**PROBLEM REQUIREMENTS:** The reply to the records below should contain exactly the lines from the line with "white trophy [595,316,680,427]" through the line with "white bowling pin", and nothing besides.

**DATASET:**
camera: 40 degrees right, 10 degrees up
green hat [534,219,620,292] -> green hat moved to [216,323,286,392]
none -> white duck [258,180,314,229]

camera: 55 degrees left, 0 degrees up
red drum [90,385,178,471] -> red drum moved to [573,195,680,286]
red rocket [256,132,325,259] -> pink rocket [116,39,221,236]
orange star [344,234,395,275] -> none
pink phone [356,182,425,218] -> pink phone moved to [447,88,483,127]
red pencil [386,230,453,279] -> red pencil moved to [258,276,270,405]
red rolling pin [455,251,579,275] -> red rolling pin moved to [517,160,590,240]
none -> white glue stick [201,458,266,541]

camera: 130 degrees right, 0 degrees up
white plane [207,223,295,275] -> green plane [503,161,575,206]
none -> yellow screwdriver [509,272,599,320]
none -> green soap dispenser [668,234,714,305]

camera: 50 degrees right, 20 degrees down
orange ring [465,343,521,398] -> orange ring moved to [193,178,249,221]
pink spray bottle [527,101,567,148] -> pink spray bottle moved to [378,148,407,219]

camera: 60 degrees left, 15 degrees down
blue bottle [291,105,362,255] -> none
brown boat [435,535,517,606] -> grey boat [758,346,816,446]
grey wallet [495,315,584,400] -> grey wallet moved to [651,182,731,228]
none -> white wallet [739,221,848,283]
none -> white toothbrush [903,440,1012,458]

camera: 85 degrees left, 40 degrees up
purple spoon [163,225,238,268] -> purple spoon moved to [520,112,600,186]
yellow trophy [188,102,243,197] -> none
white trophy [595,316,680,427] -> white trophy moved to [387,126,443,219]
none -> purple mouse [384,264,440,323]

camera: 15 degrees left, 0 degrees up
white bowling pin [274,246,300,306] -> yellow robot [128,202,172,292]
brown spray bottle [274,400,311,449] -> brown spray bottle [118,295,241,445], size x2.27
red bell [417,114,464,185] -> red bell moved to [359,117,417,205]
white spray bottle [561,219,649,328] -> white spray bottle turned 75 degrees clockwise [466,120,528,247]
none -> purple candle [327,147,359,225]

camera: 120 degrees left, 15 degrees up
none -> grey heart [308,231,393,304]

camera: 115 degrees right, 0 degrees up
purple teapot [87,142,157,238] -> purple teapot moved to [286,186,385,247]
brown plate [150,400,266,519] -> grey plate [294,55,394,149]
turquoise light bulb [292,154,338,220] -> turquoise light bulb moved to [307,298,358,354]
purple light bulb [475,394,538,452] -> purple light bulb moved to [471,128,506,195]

**TASK ANSWER:**
white trophy [595,316,680,427] -> white trophy moved to [387,126,443,219]
none -> purple mouse [384,264,440,323]

camera: 15 degrees left, 0 degrees up
white bowling pin [274,246,300,306] -> yellow robot [128,202,172,292]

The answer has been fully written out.